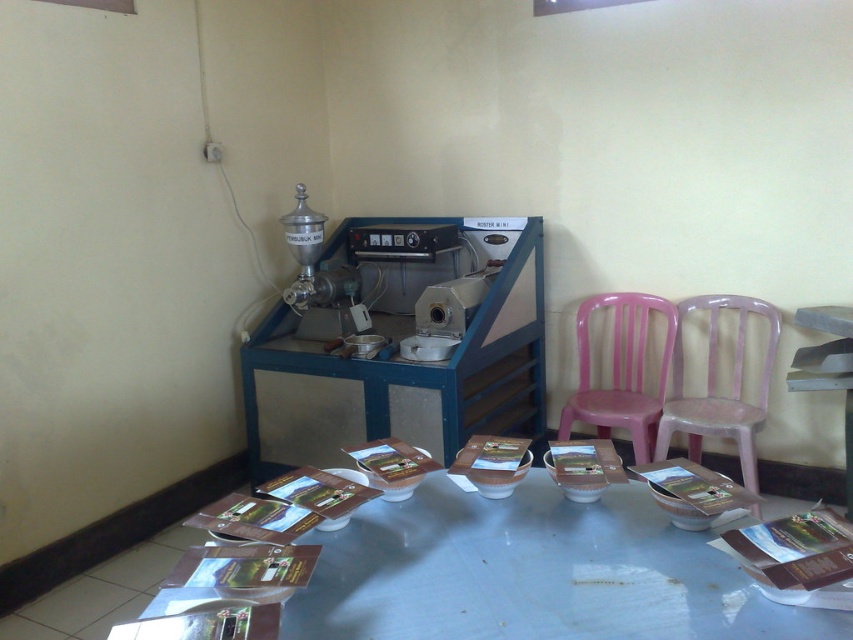
Does pink plastic chair at center come in front of pink plastic chair at right?

No, pink plastic chair at center is behind pink plastic chair at right.

Can you confirm if pink plastic chair at center is positioned above pink plastic chair at right?

Correct, pink plastic chair at center is located above pink plastic chair at right.

Image resolution: width=853 pixels, height=640 pixels. I want to click on pink plastic chair at center, so click(x=622, y=371).

Is point (544, 531) positioned in front of point (776, 316)?

That is True.

I want to click on white glossy table at center, so click(x=532, y=573).

Identify the location of white glossy table at center. Image resolution: width=853 pixels, height=640 pixels. (532, 573).

The height and width of the screenshot is (640, 853). Describe the element at coordinates (532, 573) in the screenshot. I see `white glossy table at center` at that location.

Who is higher up, white glossy table at center or pink plastic chair at center?

pink plastic chair at center is higher up.

Who is more distant from viewer, (386, 561) or (633, 388)?

The point (633, 388) is behind.

At what (x,y) coordinates should I click in order to perform the action: click on white glossy table at center. Please return your answer as a coordinate pair (x, y). The height and width of the screenshot is (640, 853). Looking at the image, I should click on (532, 573).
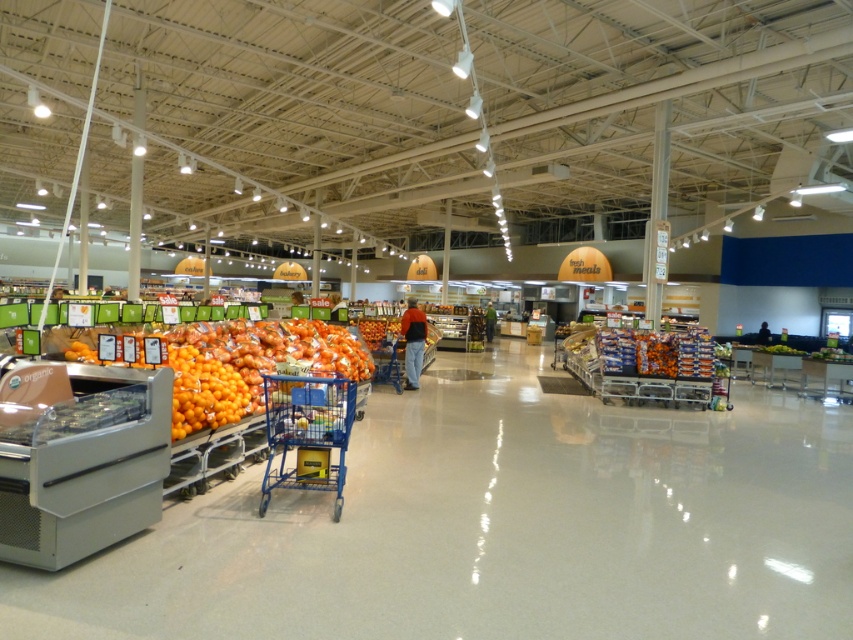
Question: Can you confirm if orange matte produce at left is smaller than blue plastic shopping cart at center?

Choices:
 (A) no
 (B) yes

Answer: (A)

Question: Which object is farther from the camera taking this photo?

Choices:
 (A) blue plastic shopping cart at center
 (B) orange matte produce at left

Answer: (A)

Question: Is orange matte produce at left thinner than blue plastic shopping cart at center?

Choices:
 (A) yes
 (B) no

Answer: (B)

Question: Which point is farther from the camera taking this photo?

Choices:
 (A) (306, 323)
 (B) (329, 387)

Answer: (A)

Question: Can you confirm if orange matte produce at left is positioned above blue plastic shopping cart at center?

Choices:
 (A) no
 (B) yes

Answer: (B)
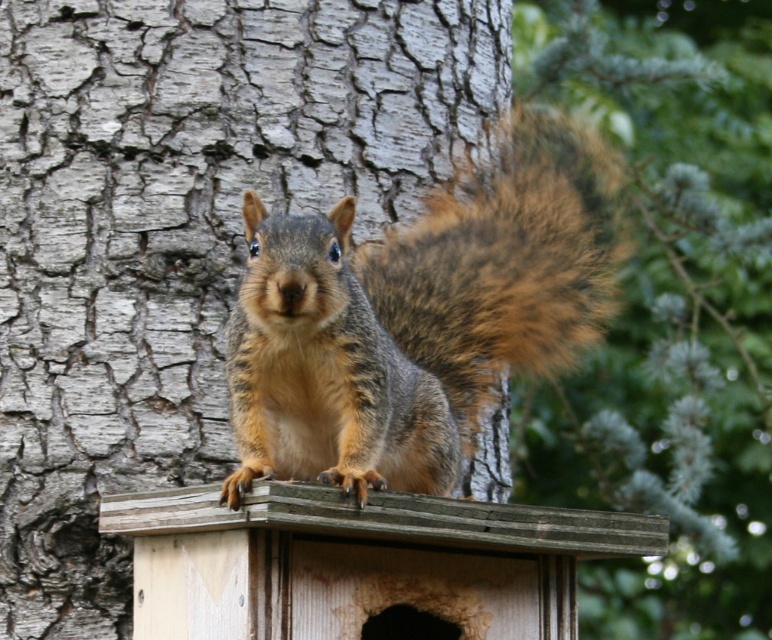
Does brown textured fur at upper center appear under wooden bird feeder at center?

Incorrect, brown textured fur at upper center is not positioned below wooden bird feeder at center.

Does brown textured fur at upper center appear over wooden bird feeder at center?

Yes, brown textured fur at upper center is above wooden bird feeder at center.

Where is `brown textured fur at upper center`? This screenshot has height=640, width=772. brown textured fur at upper center is located at coordinates (666, 310).

Can you confirm if gray rough bark tree trunk at center is positioned below wooden bird feeder at center?

No, gray rough bark tree trunk at center is not below wooden bird feeder at center.

Which is more to the left, gray rough bark tree trunk at center or wooden bird feeder at center?

gray rough bark tree trunk at center is more to the left.

This screenshot has width=772, height=640. Identify the location of gray rough bark tree trunk at center. (181, 232).

Which is more to the left, gray rough bark tree trunk at center or brown textured fur at upper center?

gray rough bark tree trunk at center is more to the left.

Which of these two, gray rough bark tree trunk at center or brown textured fur at upper center, stands taller?

brown textured fur at upper center is taller.

Where is `gray rough bark tree trunk at center`? The image size is (772, 640). gray rough bark tree trunk at center is located at coordinates [181, 232].

Locate an element on the screen. gray rough bark tree trunk at center is located at coordinates (181, 232).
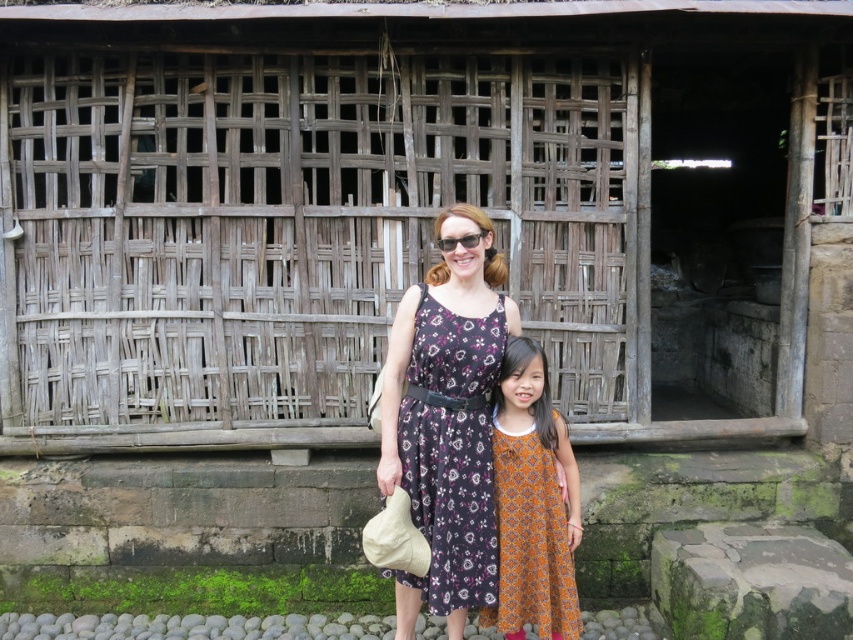
Question: Can you confirm if floral-patterned fabric dress at center is bigger than matte black sunglasses at center?

Choices:
 (A) yes
 (B) no

Answer: (A)

Question: Which object is farther from the camera taking this photo?

Choices:
 (A) orange printed dress at center
 (B) matte black sunglasses at center
 (C) floral-patterned fabric dress at center

Answer: (A)

Question: Among these objects, which one is nearest to the camera?

Choices:
 (A) floral-patterned fabric dress at center
 (B) matte black sunglasses at center

Answer: (A)

Question: Based on their relative distances, which object is farther from the orange printed dress at center?

Choices:
 (A) floral-patterned fabric dress at center
 (B) matte black sunglasses at center

Answer: (B)

Question: In this image, where is floral-patterned fabric dress at center located relative to orange printed dress at center?

Choices:
 (A) below
 (B) above

Answer: (B)

Question: Does floral-patterned fabric dress at center appear on the left side of matte black sunglasses at center?

Choices:
 (A) yes
 (B) no

Answer: (A)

+-------+

What to work on:
Copy all of the items above word for word, leaving out the pictures.

Solution to this exercise:
Does pink plastic chair at center come in front of pink plastic chair at right?

No, pink plastic chair at center is behind pink plastic chair at right.

Can you confirm if pink plastic chair at center is positioned above pink plastic chair at right?

Correct, pink plastic chair at center is located above pink plastic chair at right.

Image resolution: width=853 pixels, height=640 pixels. I want to click on pink plastic chair at center, so click(x=622, y=371).

Is point (544, 531) positioned in front of point (776, 316)?

That is True.

I want to click on white glossy table at center, so click(x=532, y=573).

Identify the location of white glossy table at center. Image resolution: width=853 pixels, height=640 pixels. (532, 573).

The height and width of the screenshot is (640, 853). Describe the element at coordinates (532, 573) in the screenshot. I see `white glossy table at center` at that location.

Who is higher up, white glossy table at center or pink plastic chair at center?

pink plastic chair at center is higher up.

Who is more distant from viewer, (386, 561) or (633, 388)?

The point (633, 388) is behind.

At what (x,y) coordinates should I click in order to perform the action: click on white glossy table at center. Please return your answer as a coordinate pair (x, y). The height and width of the screenshot is (640, 853). Looking at the image, I should click on (532, 573).
Question: Can you confirm if orange matte produce at left is smaller than blue plastic shopping cart at center?

Choices:
 (A) no
 (B) yes

Answer: (A)

Question: Which object is farther from the camera taking this photo?

Choices:
 (A) blue plastic shopping cart at center
 (B) orange matte produce at left

Answer: (A)

Question: Is orange matte produce at left thinner than blue plastic shopping cart at center?

Choices:
 (A) yes
 (B) no

Answer: (B)

Question: Which point is farther from the camera taking this photo?

Choices:
 (A) (306, 323)
 (B) (329, 387)

Answer: (A)

Question: Can you confirm if orange matte produce at left is positioned above blue plastic shopping cart at center?

Choices:
 (A) no
 (B) yes

Answer: (B)
Does brown textured fur at upper center appear under wooden bird feeder at center?

Incorrect, brown textured fur at upper center is not positioned below wooden bird feeder at center.

Does brown textured fur at upper center appear over wooden bird feeder at center?

Yes, brown textured fur at upper center is above wooden bird feeder at center.

Where is `brown textured fur at upper center`? This screenshot has height=640, width=772. brown textured fur at upper center is located at coordinates (666, 310).

Can you confirm if gray rough bark tree trunk at center is positioned below wooden bird feeder at center?

No, gray rough bark tree trunk at center is not below wooden bird feeder at center.

Which is more to the left, gray rough bark tree trunk at center or wooden bird feeder at center?

gray rough bark tree trunk at center is more to the left.

This screenshot has width=772, height=640. Identify the location of gray rough bark tree trunk at center. (181, 232).

Which is more to the left, gray rough bark tree trunk at center or brown textured fur at upper center?

gray rough bark tree trunk at center is more to the left.

Which of these two, gray rough bark tree trunk at center or brown textured fur at upper center, stands taller?

brown textured fur at upper center is taller.

Where is `gray rough bark tree trunk at center`? The image size is (772, 640). gray rough bark tree trunk at center is located at coordinates [181, 232].

Locate an element on the screen. gray rough bark tree trunk at center is located at coordinates (181, 232).
Question: Can you confirm if floral-patterned fabric dress at center is bigger than matte black sunglasses at center?

Choices:
 (A) yes
 (B) no

Answer: (A)

Question: Which object is farther from the camera taking this photo?

Choices:
 (A) orange printed dress at center
 (B) matte black sunglasses at center
 (C) floral-patterned fabric dress at center

Answer: (A)

Question: Among these objects, which one is nearest to the camera?

Choices:
 (A) floral-patterned fabric dress at center
 (B) matte black sunglasses at center

Answer: (A)

Question: Based on their relative distances, which object is farther from the orange printed dress at center?

Choices:
 (A) floral-patterned fabric dress at center
 (B) matte black sunglasses at center

Answer: (B)

Question: In this image, where is floral-patterned fabric dress at center located relative to orange printed dress at center?

Choices:
 (A) below
 (B) above

Answer: (B)

Question: Does floral-patterned fabric dress at center appear on the left side of matte black sunglasses at center?

Choices:
 (A) yes
 (B) no

Answer: (A)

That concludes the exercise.